**PROBLEM REQUIREMENTS:** Which lines below fall between the one containing "yellow mushroom: [247,166,310,226]" and the one containing "green headphones: none"? Repeat them exactly, counting both of those lines, and add nothing else.

━━━━━ PROVIDED ENTRIES

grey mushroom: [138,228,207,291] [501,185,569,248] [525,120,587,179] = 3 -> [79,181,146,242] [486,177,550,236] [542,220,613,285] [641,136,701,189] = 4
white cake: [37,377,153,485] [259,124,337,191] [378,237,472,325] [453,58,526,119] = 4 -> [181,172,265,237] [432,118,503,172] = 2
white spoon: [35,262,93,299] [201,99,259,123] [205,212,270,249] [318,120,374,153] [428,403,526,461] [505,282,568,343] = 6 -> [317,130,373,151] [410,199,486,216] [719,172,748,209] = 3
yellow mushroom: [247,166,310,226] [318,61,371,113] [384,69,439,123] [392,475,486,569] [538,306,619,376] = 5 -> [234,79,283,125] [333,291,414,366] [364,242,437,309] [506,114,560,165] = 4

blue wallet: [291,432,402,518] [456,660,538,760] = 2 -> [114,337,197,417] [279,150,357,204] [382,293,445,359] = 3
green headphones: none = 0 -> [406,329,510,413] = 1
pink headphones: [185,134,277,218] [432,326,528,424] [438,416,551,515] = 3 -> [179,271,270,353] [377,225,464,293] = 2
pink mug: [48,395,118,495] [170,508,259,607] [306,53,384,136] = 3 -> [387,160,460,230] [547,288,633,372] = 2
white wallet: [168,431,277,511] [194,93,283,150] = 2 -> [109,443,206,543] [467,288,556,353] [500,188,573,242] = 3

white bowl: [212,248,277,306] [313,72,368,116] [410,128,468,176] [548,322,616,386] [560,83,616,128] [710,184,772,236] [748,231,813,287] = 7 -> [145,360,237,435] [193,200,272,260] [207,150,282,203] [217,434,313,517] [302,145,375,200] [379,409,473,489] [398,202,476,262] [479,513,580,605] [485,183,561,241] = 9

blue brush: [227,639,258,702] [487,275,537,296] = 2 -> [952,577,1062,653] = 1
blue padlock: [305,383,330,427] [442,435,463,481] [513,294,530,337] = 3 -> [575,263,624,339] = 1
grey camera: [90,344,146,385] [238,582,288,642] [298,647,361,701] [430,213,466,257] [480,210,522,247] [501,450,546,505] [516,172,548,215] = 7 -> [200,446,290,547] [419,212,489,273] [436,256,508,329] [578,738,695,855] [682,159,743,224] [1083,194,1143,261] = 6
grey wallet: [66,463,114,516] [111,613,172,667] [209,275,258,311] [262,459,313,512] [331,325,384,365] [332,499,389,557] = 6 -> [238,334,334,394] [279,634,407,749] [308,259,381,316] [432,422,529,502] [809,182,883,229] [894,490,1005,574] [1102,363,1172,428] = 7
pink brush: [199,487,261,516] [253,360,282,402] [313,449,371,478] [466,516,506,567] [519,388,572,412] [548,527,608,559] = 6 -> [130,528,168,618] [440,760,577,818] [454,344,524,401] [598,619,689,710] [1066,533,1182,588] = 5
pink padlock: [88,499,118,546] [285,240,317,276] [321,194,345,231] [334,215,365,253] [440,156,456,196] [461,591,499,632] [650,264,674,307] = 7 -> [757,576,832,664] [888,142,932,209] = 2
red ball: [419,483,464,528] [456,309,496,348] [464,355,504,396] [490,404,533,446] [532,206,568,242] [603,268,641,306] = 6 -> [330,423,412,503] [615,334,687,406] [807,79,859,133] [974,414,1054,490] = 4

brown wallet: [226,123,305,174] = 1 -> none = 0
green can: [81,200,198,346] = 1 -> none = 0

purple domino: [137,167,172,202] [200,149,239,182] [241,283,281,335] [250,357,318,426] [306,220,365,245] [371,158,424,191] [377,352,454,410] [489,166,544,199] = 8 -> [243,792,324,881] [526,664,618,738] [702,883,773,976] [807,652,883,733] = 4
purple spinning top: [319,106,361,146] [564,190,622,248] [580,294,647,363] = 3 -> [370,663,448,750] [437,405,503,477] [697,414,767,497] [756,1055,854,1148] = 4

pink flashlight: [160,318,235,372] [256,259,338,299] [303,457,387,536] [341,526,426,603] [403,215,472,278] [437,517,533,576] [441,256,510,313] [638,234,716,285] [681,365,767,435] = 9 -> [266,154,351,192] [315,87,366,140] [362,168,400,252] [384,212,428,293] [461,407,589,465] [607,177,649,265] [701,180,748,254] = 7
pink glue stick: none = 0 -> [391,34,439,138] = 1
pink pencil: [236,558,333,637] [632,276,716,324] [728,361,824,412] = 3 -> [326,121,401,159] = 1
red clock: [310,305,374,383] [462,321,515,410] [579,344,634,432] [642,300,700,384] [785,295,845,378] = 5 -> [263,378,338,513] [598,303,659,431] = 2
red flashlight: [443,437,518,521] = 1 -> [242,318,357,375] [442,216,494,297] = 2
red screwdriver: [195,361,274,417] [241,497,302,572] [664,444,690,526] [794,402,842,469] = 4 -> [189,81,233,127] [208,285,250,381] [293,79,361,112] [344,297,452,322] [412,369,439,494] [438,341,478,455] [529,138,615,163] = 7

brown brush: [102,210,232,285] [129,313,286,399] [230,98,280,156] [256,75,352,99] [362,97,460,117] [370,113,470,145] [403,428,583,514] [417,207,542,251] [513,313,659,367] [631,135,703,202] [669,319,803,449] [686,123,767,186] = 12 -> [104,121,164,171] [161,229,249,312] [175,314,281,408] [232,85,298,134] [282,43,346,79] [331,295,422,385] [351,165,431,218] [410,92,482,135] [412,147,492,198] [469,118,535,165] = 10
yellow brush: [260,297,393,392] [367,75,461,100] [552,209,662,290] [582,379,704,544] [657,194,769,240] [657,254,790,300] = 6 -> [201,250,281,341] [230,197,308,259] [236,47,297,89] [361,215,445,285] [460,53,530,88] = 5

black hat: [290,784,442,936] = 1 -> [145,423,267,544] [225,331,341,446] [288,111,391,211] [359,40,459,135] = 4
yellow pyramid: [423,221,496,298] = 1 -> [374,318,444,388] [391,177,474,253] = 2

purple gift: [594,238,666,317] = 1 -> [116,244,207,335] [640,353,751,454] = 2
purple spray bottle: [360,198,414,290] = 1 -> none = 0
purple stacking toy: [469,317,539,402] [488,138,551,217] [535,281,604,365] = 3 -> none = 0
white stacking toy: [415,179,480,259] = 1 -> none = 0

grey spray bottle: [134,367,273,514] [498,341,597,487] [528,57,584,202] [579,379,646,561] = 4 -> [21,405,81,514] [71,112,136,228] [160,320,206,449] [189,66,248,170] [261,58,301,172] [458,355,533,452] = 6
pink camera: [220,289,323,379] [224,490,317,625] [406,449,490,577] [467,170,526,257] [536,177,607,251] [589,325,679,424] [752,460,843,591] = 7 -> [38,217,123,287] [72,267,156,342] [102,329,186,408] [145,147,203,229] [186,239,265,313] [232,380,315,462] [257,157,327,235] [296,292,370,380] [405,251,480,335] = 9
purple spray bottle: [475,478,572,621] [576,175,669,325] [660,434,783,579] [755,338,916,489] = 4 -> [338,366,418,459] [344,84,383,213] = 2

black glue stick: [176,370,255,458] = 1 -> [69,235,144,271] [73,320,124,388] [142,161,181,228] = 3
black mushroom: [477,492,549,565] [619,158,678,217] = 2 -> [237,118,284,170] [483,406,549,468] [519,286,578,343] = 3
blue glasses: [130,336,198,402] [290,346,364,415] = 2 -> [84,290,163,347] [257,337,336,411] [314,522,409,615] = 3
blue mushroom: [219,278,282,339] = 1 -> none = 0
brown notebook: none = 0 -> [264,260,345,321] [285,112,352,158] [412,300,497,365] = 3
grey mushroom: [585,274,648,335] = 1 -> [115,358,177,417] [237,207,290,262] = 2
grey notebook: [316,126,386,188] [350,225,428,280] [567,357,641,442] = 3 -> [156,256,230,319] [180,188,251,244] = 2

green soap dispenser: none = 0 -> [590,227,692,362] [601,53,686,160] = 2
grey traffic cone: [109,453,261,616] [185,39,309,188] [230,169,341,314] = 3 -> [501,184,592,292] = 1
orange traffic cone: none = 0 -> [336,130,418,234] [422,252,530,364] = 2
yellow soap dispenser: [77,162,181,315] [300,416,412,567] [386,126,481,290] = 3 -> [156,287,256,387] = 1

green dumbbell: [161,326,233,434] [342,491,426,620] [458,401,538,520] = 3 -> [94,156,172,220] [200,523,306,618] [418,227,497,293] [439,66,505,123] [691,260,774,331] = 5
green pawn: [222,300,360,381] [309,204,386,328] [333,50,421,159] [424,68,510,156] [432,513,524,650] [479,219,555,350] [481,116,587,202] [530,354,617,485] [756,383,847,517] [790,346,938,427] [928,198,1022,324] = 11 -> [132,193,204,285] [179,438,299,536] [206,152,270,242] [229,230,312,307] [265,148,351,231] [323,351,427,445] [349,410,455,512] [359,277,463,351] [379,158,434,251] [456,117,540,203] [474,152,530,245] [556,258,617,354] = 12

━━━━━━━━━━

**ANSWER BOX:**
yellow mushroom: [247,166,310,226] [318,61,371,113] [384,69,439,123] [392,475,486,569] [538,306,619,376] = 5 -> [234,79,283,125] [333,291,414,366] [364,242,437,309] [506,114,560,165] = 4

blue wallet: [291,432,402,518] [456,660,538,760] = 2 -> [114,337,197,417] [279,150,357,204] [382,293,445,359] = 3
green headphones: none = 0 -> [406,329,510,413] = 1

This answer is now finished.